* Task objective
For these records, count the lines containing the word "none" and respond with the number alone.

Data records:
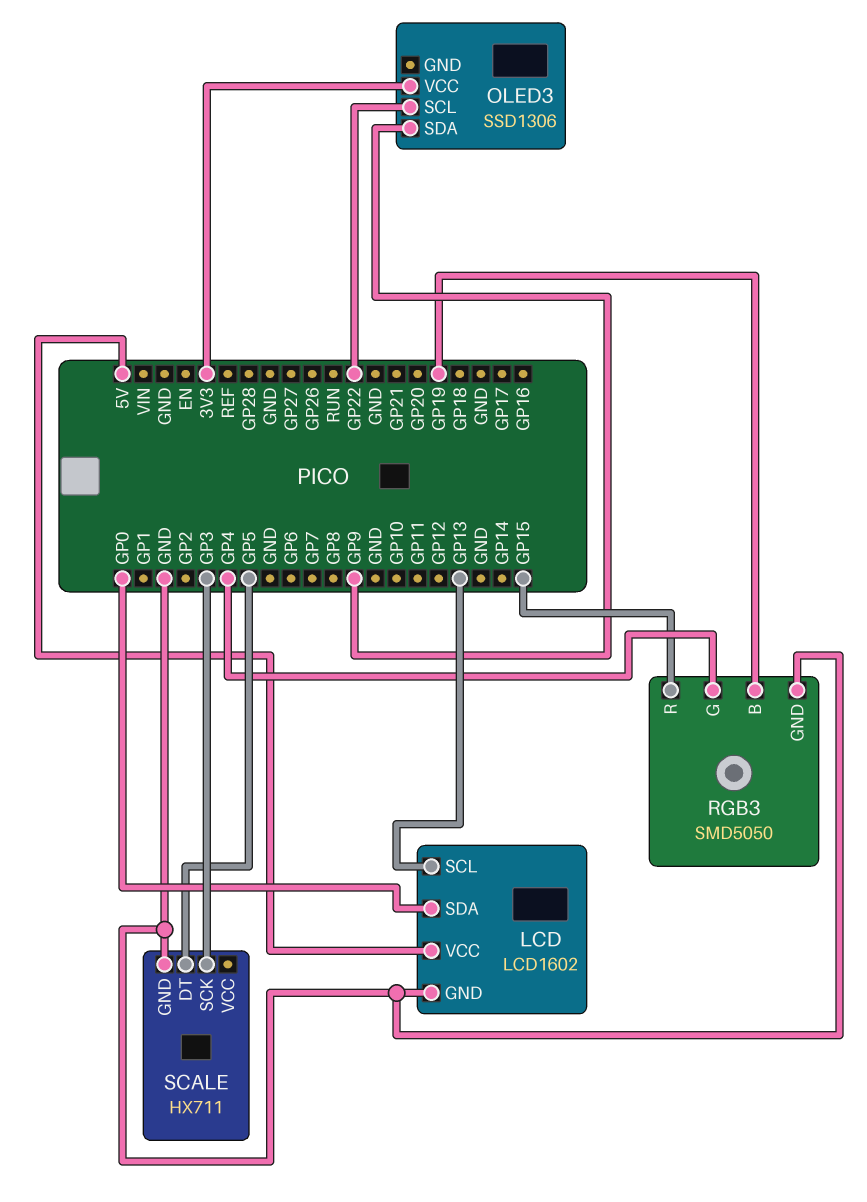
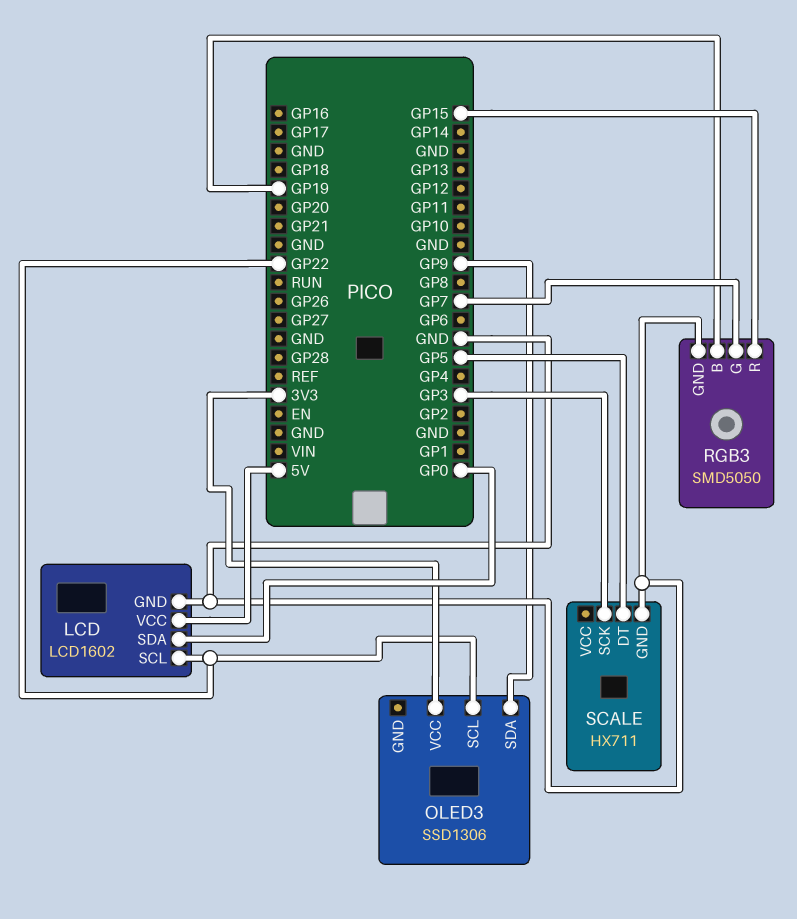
LCD pin SCL: GP13 -> GP22
RGB3 pin G: GP4 -> GP7

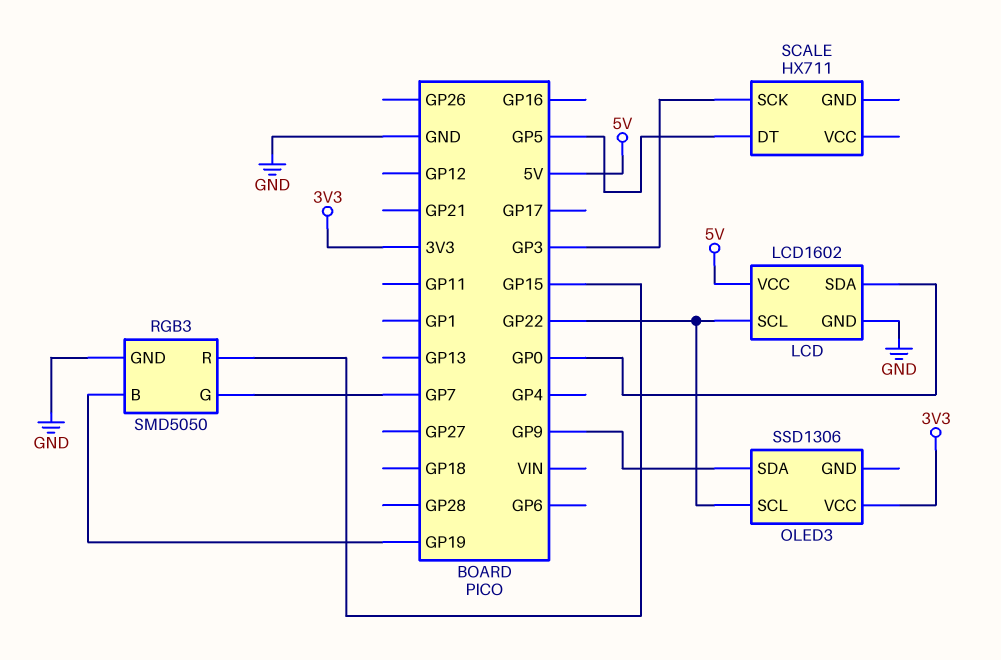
SCALE pin GND: GND -> none

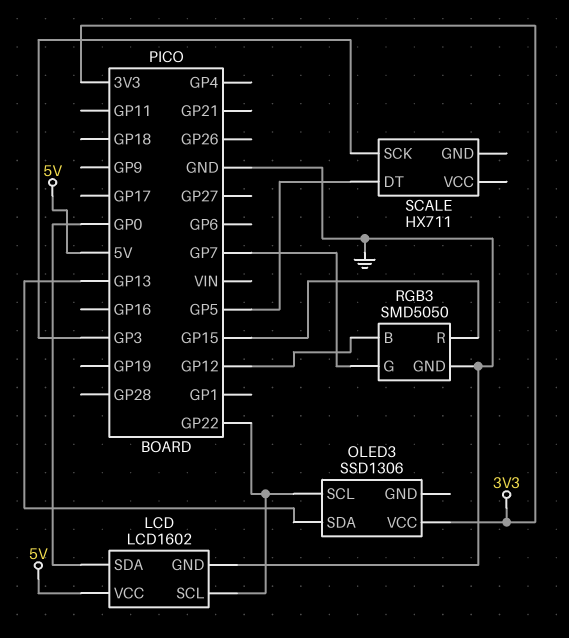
OLED3 pin SDA: GP9 -> GP13
RGB3 pin B: GP19 -> GP12

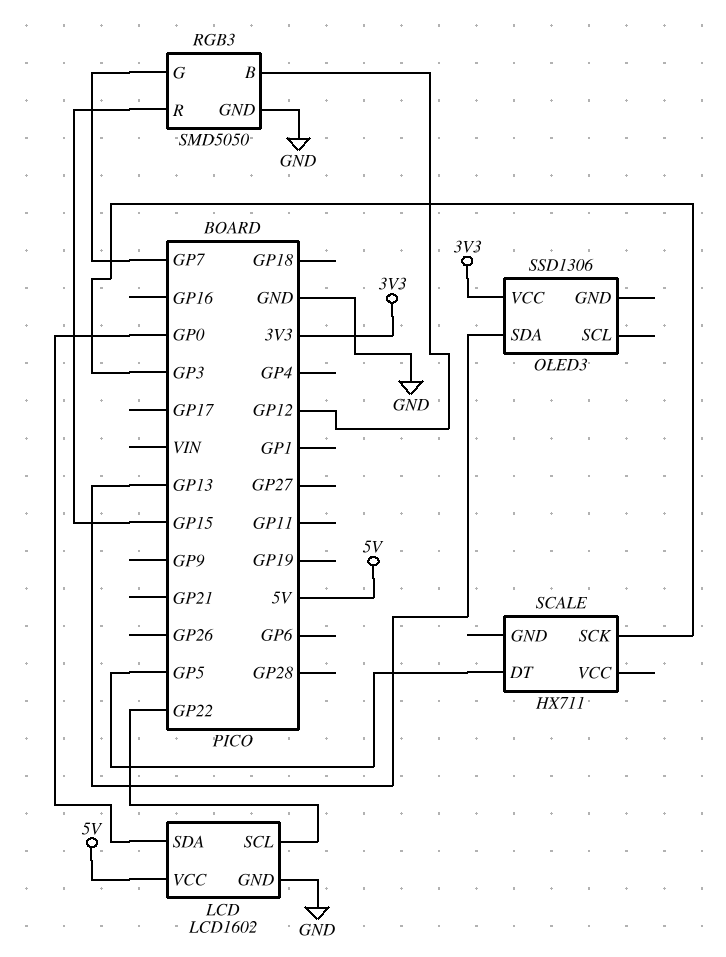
OLED3 pin SCL: GP22 -> none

* Solution for this exercise
2